WHAT YOU ARE ASKED TO DO
Please copy, with no word changed, only the run of lines that opens with the line containing "LINE3 pin DO: D5 -> D6" and closes with the last line below.

__________________________________________________

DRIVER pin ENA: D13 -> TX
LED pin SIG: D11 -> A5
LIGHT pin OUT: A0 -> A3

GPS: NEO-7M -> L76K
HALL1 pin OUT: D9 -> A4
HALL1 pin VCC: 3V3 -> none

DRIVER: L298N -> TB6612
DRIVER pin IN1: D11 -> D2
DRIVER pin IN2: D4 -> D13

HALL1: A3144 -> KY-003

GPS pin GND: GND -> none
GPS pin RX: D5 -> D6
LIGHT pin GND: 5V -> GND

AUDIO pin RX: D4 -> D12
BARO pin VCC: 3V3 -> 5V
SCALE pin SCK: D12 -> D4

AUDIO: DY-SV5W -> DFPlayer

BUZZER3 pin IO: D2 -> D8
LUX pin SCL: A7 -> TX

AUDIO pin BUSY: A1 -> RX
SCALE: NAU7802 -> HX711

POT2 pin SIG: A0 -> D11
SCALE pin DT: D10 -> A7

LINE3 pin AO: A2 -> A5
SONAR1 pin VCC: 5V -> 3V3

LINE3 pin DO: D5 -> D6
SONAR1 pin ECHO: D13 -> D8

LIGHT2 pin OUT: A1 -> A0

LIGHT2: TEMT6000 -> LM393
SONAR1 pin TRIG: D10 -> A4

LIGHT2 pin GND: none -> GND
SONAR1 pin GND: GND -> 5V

__________________________________________________

OUTPUT FOR THIS EXERCISE
LINE3 pin DO: D5 -> D6
SONAR1 pin ECHO: D13 -> D8

LIGHT2 pin OUT: A1 -> A0

LIGHT2: TEMT6000 -> LM393
SONAR1 pin TRIG: D10 -> A4

LIGHT2 pin GND: none -> GND
SONAR1 pin GND: GND -> 5V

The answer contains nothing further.